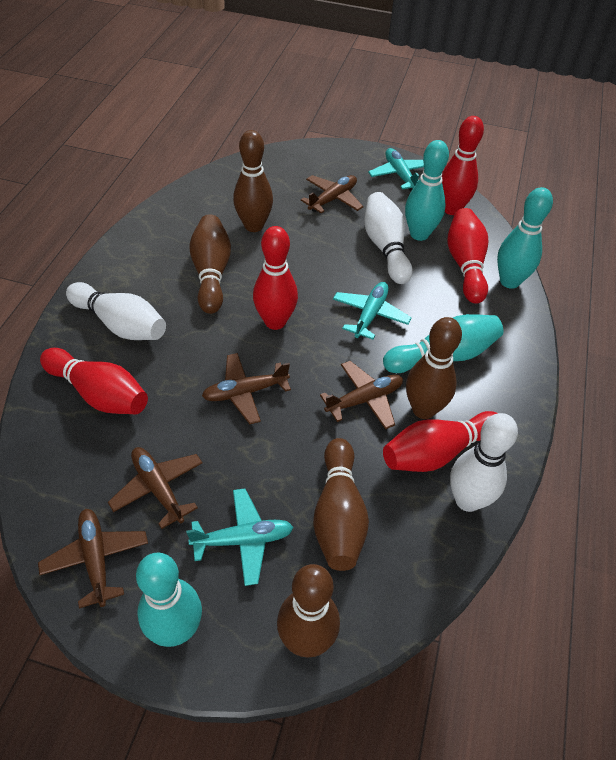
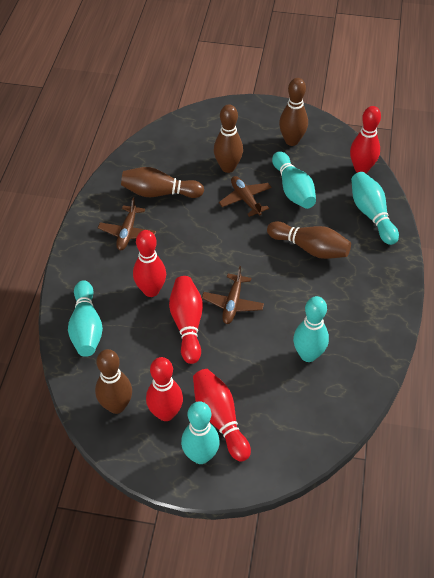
brown plane: 5 -> 3
turquoise bowling pin: 4 -> 5
turquoise plane: 3 -> 0
white bowling pin: 3 -> 0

* _WHAT YOU HAVE TO DO_
Leave every picture out, and transcribe the data above exactly as it reads.

* _ANSWER BOX_
brown plane: 5 -> 3
turquoise bowling pin: 4 -> 5
turquoise plane: 3 -> 0
white bowling pin: 3 -> 0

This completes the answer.